### Listed entries
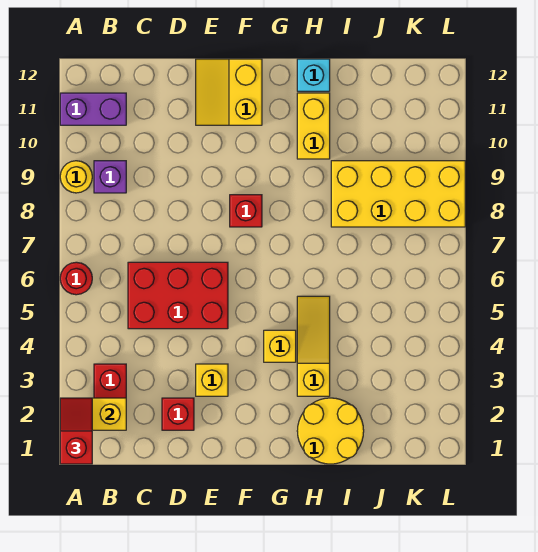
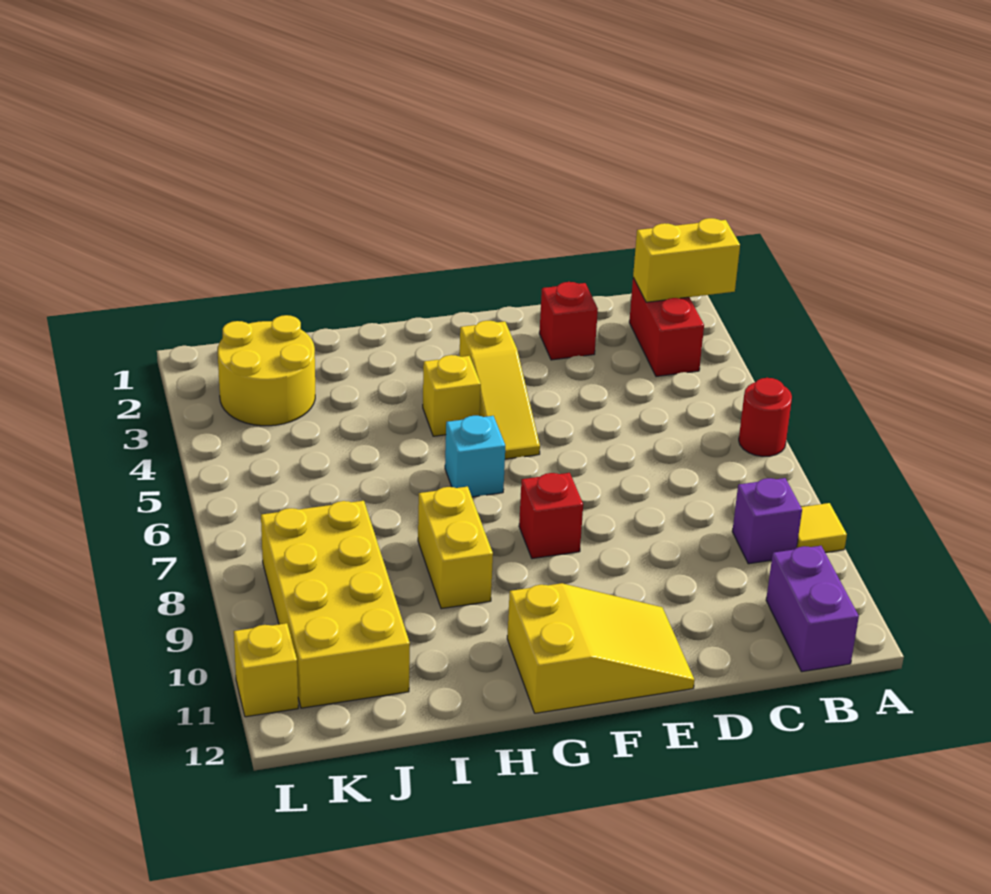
red slope A1:A2 level 3 top 1 -> none
yellow round brick A9 level 1 -> yellow tile A9 level 1
purple brick A11:B11 level 1 -> purple brick B11:B12 level 1
red brick C5:E6 level 1 -> none
yellow brick E3 level 1 -> yellow brick L11 level 1
yellow slope E11:F12 level 1 top F -> yellow slope E11:G12 level 1 top G
yellow round brick H1:I2 level 1 -> yellow round brick J2:K3 level 1
yellow slope H3:H5 level 1 top 3 -> yellow slope F3:F5 level 1 top 3
yellow brick H10:H11 level 1 -> yellow brick H8:H9 level 1
cyan brick H12 level 1 -> cyan brick G6 level 1
yellow brick I8:L9 level 1 -> yellow brick J8:K11 level 1

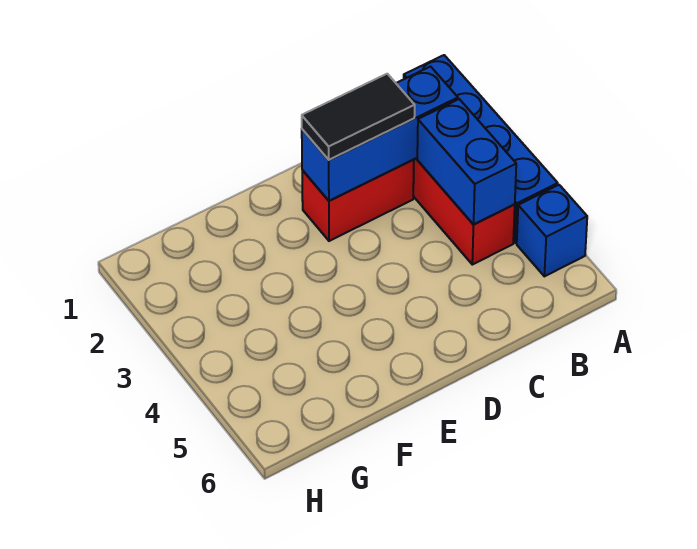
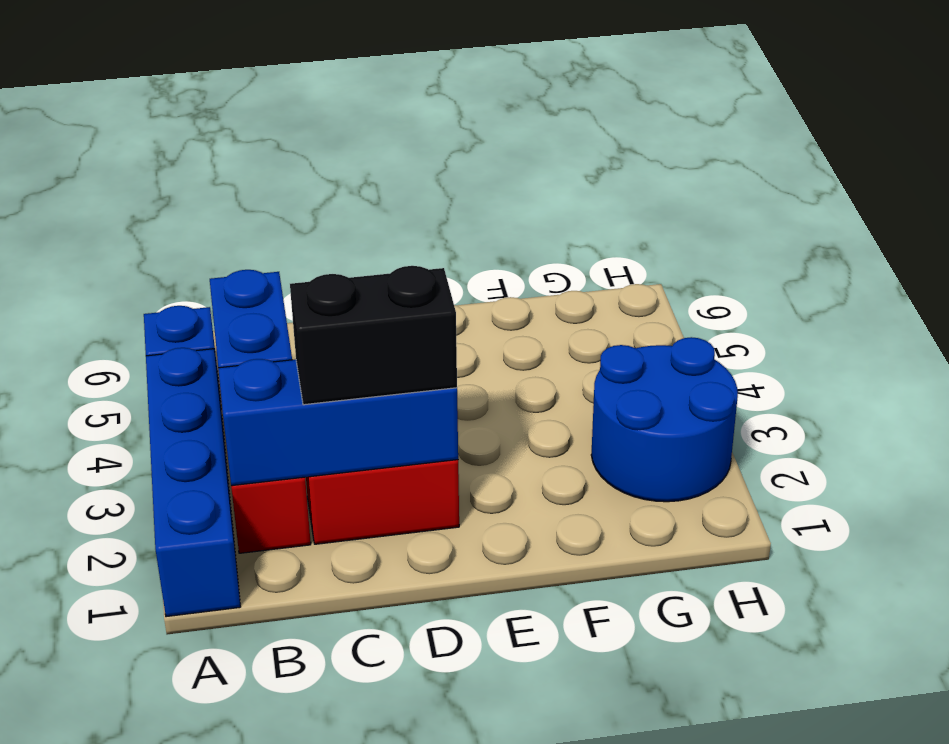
black tile C2:D2 level 3 -> black brick C2:D2 level 3
none -> blue round brick G2:H3 level 1

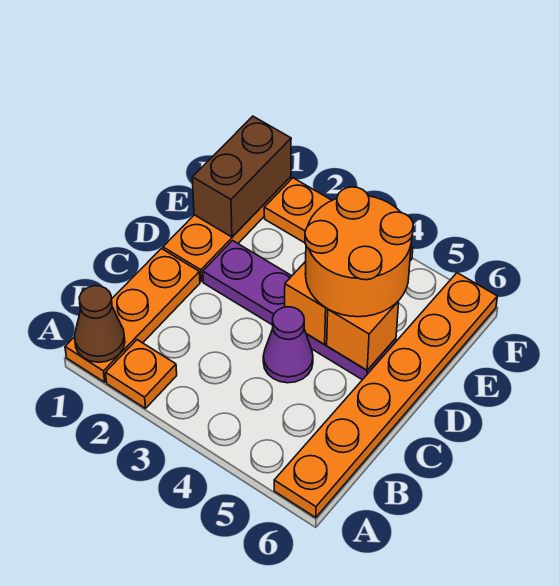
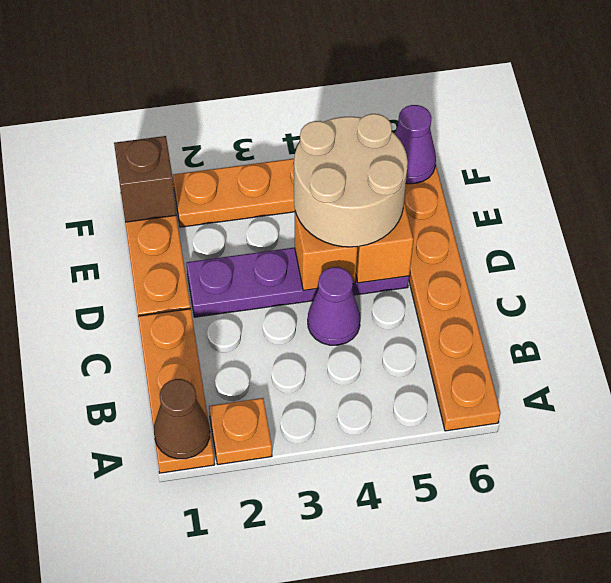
orange round brick D4:E5 level 3 -> tan round brick D4:E5 level 3
brown brick E1:F1 level 2 -> brown brick F1 level 2
none -> purple cone F6 level 2

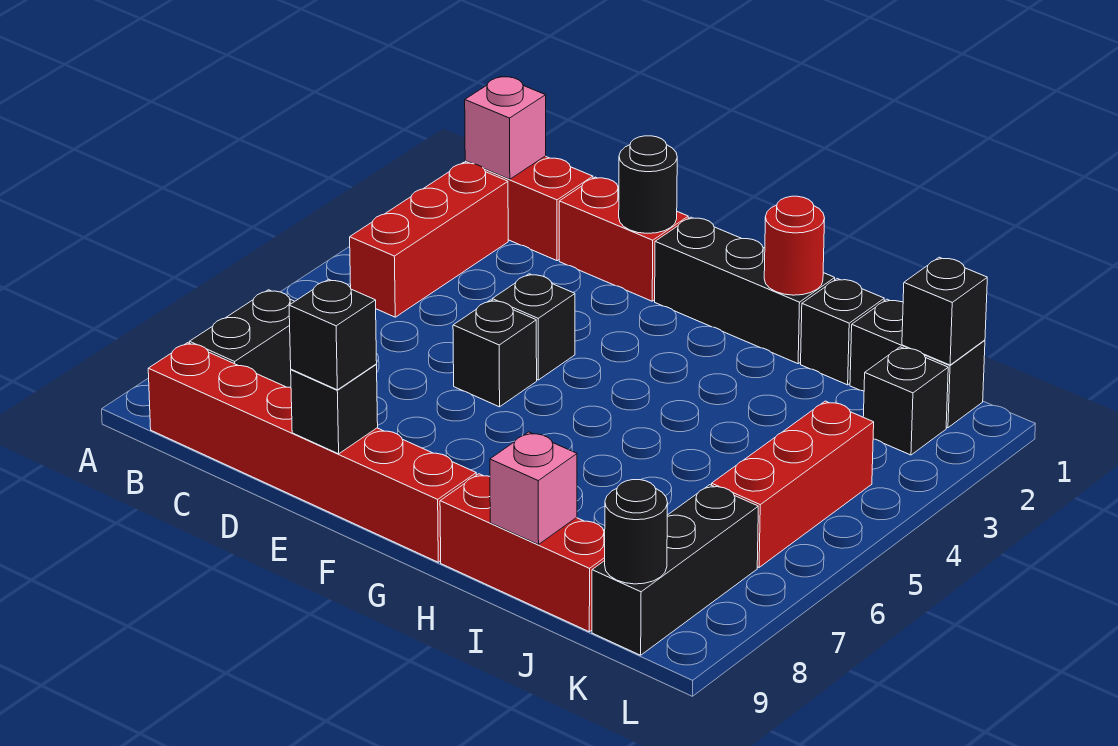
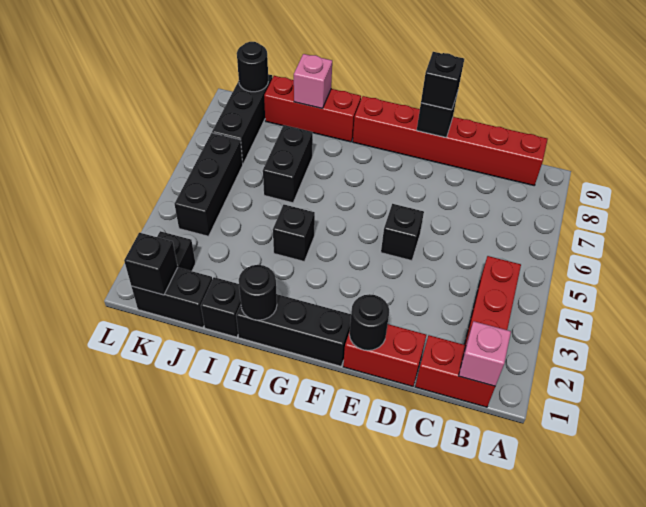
black brick B7:B8 level 1 -> black brick I6:I7 level 1
black brick E4 level 1 -> black brick H4 level 1
red round brick H1 level 2 -> black round brick H1 level 2
red brick K4:K6 level 1 -> black brick K4:K6 level 1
######
• **What the exercise asks**:
Nothing but the lines from the one with "red brick C5:E6 level 1 -> none" to the one with "none -> blue round brick G2:H3 level 1" above, both included, should be transcribed, exactly and without pictures.

• **Solution**:
red brick C5:E6 level 1 -> none
yellow brick E3 level 1 -> yellow brick L11 level 1
yellow slope E11:F12 level 1 top F -> yellow slope E11:G12 level 1 top G
yellow round brick H1:I2 level 1 -> yellow round brick J2:K3 level 1
yellow slope H3:H5 level 1 top 3 -> yellow slope F3:F5 level 1 top 3
yellow brick H10:H11 level 1 -> yellow brick H8:H9 level 1
cyan brick H12 level 1 -> cyan brick G6 level 1
yellow brick I8:L9 level 1 -> yellow brick J8:K11 level 1

black tile C2:D2 level 3 -> black brick C2:D2 level 3
none -> blue round brick G2:H3 level 1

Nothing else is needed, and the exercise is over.